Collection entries

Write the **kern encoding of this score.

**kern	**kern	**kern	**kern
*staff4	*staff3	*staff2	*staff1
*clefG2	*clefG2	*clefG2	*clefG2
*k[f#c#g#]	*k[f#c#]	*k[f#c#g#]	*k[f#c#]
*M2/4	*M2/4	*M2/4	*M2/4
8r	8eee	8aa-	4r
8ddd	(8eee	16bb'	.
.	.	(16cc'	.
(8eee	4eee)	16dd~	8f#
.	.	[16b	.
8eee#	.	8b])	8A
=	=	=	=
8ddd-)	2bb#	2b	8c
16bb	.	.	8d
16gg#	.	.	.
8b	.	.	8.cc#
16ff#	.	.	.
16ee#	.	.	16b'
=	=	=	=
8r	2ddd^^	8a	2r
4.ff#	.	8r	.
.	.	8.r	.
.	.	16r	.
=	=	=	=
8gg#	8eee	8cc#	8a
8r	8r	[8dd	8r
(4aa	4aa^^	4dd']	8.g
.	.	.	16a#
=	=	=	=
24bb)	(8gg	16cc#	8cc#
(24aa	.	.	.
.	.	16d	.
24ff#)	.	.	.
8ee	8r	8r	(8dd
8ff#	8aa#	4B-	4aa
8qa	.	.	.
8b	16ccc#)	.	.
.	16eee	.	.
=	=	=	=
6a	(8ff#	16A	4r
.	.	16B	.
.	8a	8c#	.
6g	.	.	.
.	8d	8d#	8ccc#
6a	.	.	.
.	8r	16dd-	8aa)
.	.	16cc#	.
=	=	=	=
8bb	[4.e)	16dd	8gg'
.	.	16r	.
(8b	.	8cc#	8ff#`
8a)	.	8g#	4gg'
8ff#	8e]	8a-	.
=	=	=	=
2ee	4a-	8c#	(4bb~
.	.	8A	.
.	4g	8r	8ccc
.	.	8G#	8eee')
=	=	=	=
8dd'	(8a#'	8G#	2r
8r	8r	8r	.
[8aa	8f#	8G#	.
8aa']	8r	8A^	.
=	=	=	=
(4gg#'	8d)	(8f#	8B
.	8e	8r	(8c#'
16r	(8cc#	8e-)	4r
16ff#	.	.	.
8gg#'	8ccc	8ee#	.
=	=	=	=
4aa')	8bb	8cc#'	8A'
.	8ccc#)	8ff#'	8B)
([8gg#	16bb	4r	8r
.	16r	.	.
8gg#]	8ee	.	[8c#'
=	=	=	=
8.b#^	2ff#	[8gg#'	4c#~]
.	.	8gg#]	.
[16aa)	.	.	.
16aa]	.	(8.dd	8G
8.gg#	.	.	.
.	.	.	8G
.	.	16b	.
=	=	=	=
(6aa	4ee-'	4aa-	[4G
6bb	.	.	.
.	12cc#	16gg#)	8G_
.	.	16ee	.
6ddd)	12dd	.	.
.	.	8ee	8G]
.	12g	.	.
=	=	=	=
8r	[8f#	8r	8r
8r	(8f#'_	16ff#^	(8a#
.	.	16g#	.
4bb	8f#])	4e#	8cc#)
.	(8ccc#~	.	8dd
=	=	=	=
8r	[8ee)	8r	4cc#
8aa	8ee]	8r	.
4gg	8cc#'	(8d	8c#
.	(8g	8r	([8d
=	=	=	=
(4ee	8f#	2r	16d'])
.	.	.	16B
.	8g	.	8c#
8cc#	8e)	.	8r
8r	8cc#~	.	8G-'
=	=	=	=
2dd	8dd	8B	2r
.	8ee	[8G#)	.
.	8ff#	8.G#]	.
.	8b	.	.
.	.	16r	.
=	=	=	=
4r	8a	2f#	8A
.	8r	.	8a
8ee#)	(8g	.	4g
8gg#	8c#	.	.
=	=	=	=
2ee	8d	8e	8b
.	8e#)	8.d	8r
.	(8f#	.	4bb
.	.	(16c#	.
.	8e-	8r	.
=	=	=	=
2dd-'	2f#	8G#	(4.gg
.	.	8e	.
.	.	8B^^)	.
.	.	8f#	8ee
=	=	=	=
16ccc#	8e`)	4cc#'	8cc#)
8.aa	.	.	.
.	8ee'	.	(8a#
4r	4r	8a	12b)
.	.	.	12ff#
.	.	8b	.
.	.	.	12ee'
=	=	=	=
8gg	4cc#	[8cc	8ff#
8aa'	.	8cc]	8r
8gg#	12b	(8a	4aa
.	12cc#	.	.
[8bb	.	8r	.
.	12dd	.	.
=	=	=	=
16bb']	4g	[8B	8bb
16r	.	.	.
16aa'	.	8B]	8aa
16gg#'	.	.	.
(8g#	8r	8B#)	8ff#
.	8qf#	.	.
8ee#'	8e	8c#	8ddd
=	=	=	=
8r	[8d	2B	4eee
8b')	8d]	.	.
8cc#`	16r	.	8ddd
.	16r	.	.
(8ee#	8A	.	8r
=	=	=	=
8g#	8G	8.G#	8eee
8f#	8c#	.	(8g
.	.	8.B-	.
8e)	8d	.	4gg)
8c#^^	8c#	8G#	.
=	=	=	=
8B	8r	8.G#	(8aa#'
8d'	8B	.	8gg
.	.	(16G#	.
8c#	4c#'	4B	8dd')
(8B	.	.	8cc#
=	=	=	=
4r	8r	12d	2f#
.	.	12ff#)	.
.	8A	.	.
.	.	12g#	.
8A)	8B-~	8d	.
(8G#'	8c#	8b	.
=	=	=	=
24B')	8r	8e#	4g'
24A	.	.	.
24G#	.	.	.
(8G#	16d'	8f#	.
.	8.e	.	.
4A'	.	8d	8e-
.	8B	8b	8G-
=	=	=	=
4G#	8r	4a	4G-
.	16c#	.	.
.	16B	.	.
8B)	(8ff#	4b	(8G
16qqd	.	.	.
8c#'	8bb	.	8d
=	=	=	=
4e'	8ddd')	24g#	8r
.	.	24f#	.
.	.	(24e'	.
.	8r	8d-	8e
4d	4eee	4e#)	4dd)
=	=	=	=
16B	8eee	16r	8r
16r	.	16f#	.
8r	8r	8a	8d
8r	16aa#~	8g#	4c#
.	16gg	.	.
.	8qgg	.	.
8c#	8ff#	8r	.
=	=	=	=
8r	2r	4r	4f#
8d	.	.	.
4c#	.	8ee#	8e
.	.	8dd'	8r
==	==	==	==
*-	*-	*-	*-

## EXERCISE BRIEF
Gather every line in the items above that contains the string "kern".

## TASK SOLUTION
Write the **kern encoding of this score.
**kern	**kern	**kern	**kern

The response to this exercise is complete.